**PROBLEM DESCRIPTION**
Below this line is the material. Write out only its lines from the one containing "(326, 267) = (427, 437): none" through the one containing "(647, 307) = (722, 272): black", both kept, exactly.

**DATASET EXCERPTS**

# # #

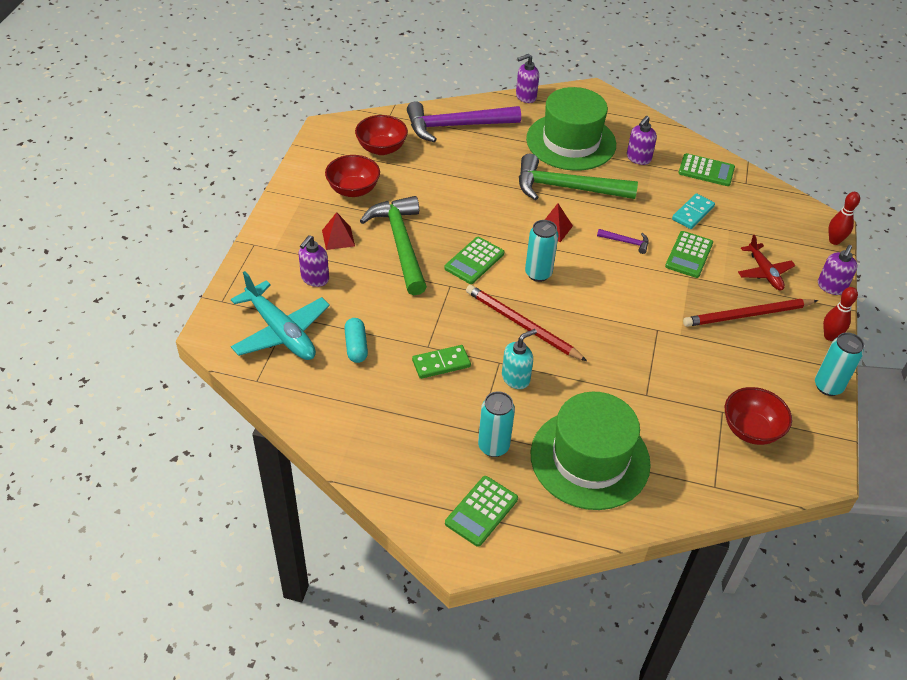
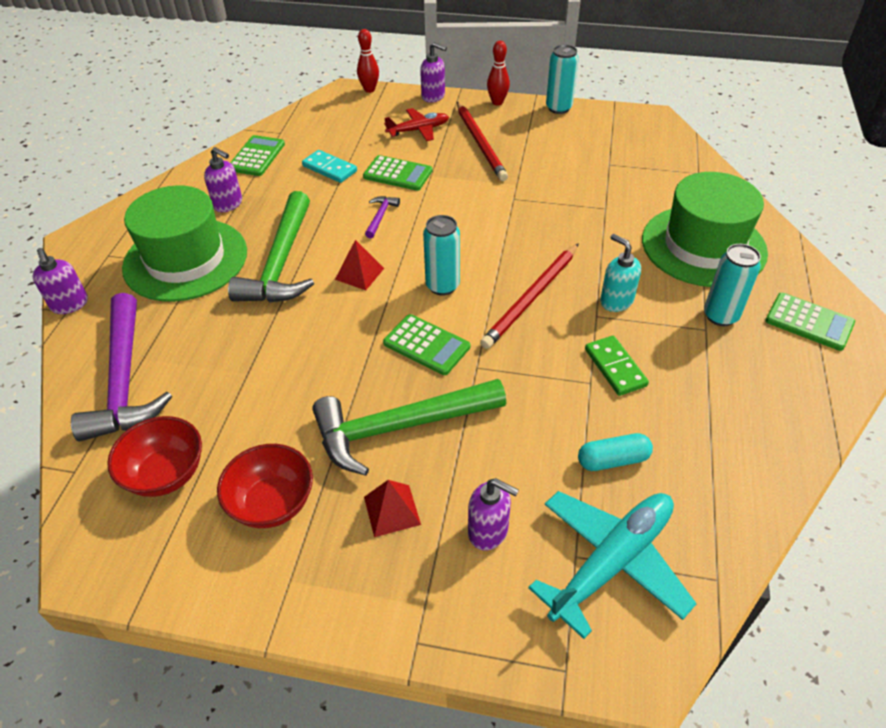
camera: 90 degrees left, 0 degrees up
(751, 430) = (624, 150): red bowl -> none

# # #

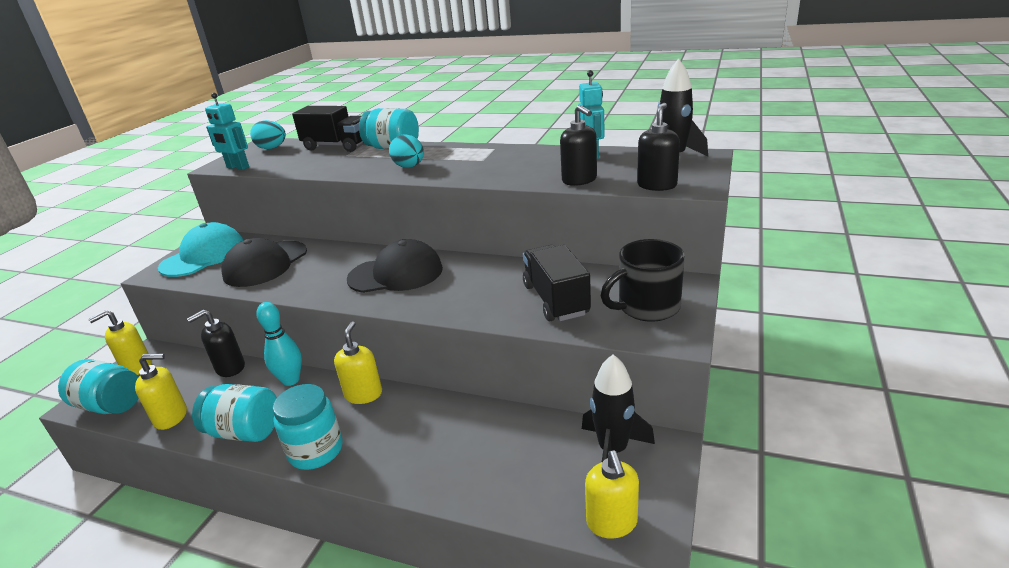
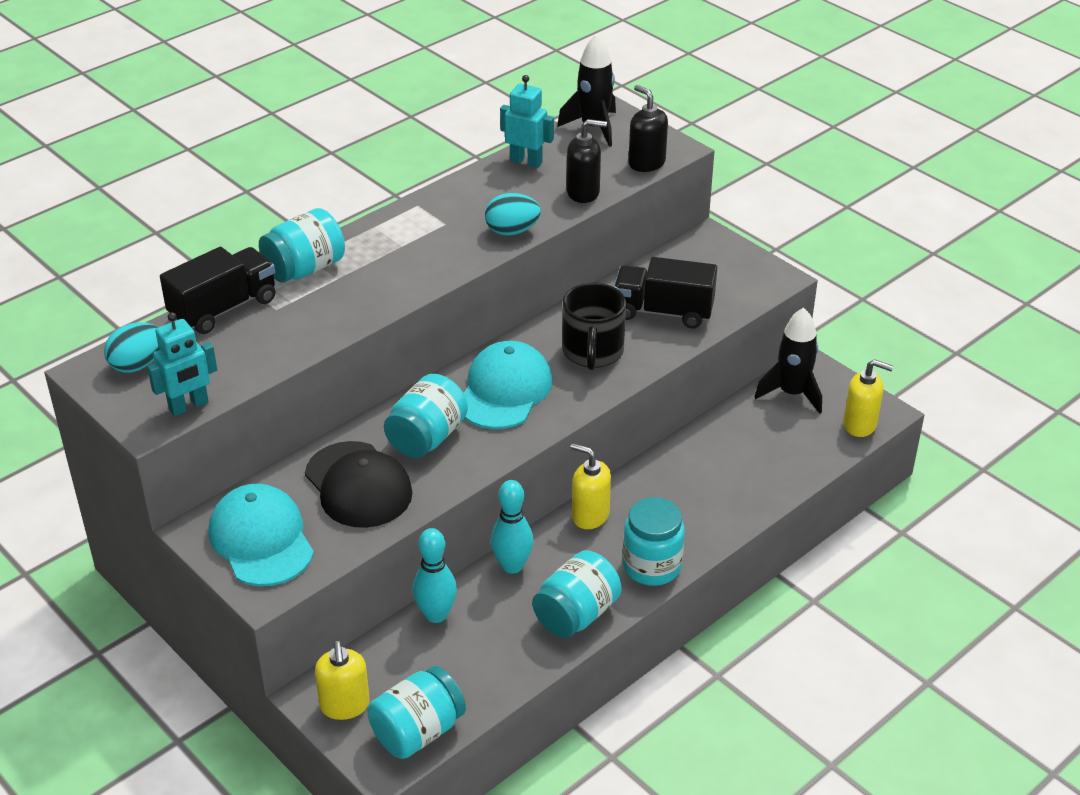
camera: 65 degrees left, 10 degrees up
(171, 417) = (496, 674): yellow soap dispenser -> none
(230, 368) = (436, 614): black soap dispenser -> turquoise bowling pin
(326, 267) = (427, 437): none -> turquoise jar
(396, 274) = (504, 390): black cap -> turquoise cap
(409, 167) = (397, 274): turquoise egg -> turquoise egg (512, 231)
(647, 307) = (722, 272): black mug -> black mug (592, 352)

# # #

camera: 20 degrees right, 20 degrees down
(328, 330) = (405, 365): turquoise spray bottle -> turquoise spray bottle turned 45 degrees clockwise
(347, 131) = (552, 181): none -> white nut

# # #

**SOLVED EXERCISE**
(326, 267) = (427, 437): none -> turquoise jar
(396, 274) = (504, 390): black cap -> turquoise cap
(409, 167) = (397, 274): turquoise egg -> turquoise egg (512, 231)
(647, 307) = (722, 272): black mug -> black mug (592, 352)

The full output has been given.